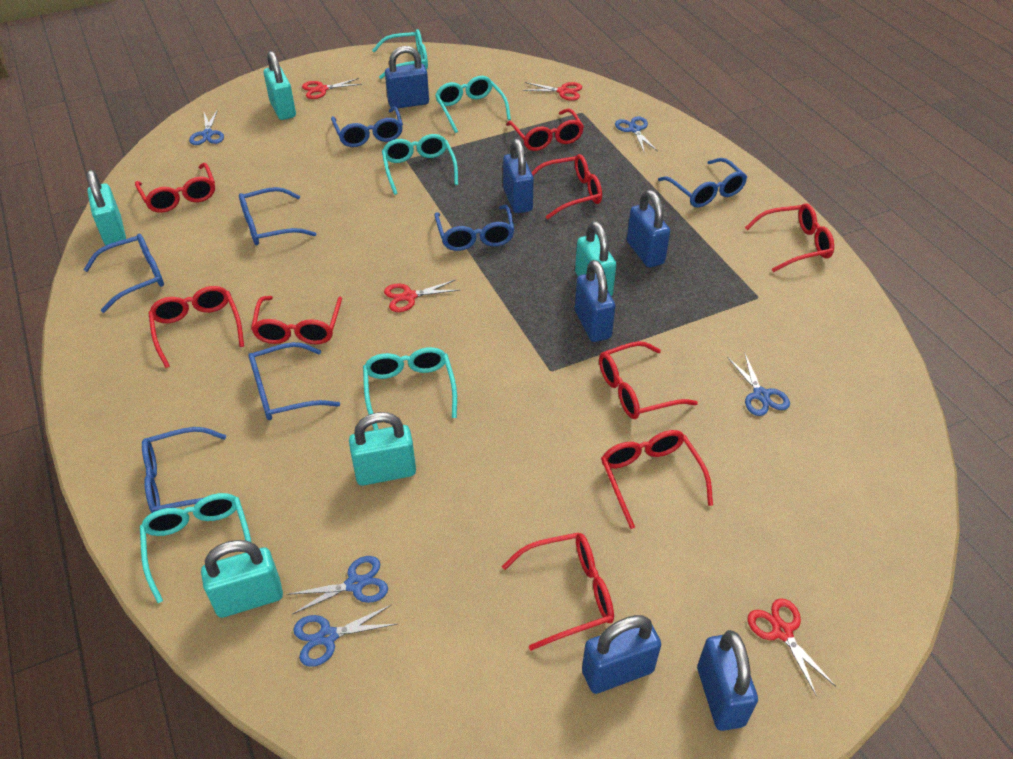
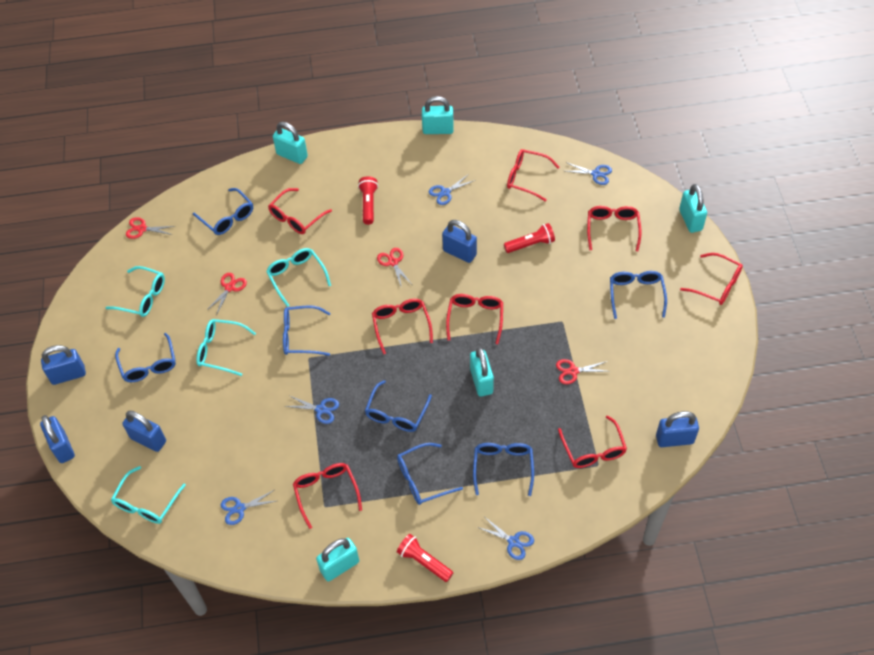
blue padlock: 6 -> 5
red flashlight: 0 -> 3
red glasses: 9 -> 8
turquoise glasses: 5 -> 4

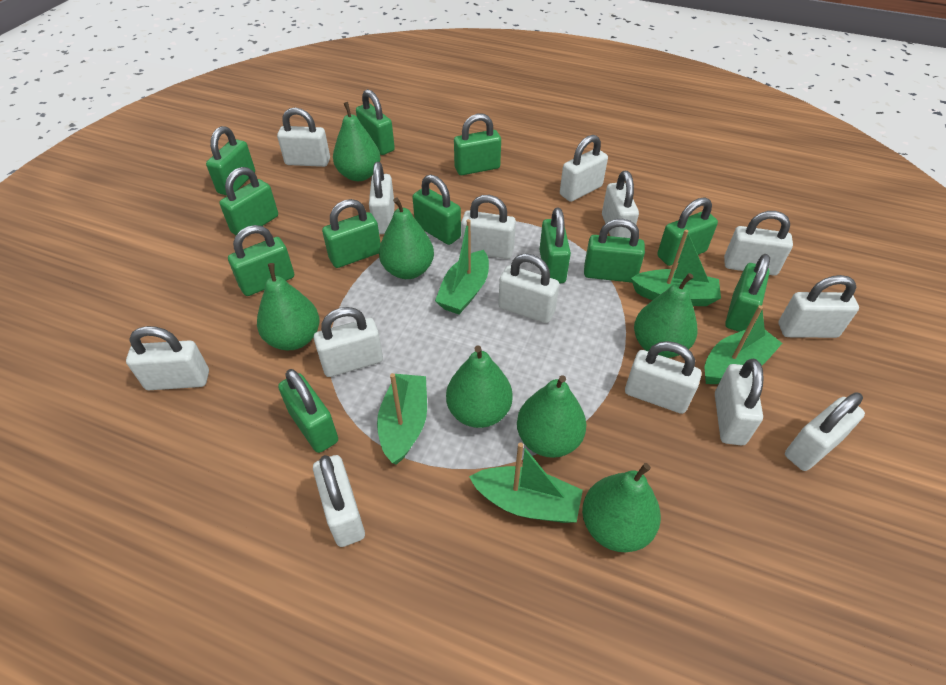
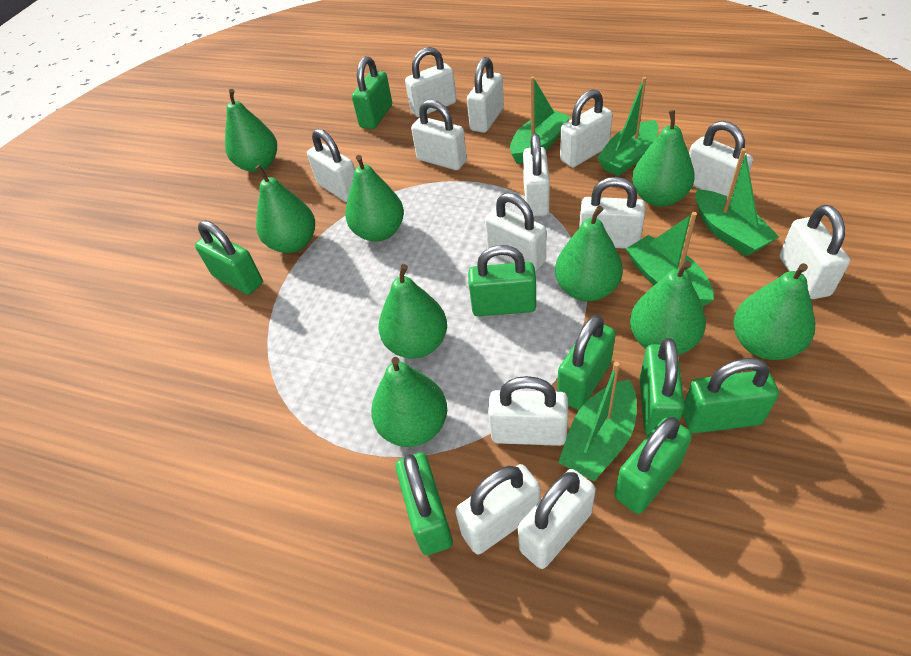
green padlock: 12 -> 8
green pear: 7 -> 9
white padlock: 14 -> 13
· · · · ·
# YOUR GOAL:
What lines in the records contain the word "glasses"? Return each one.

# ANSWER SPACE:
red glasses: 9 -> 8
turquoise glasses: 5 -> 4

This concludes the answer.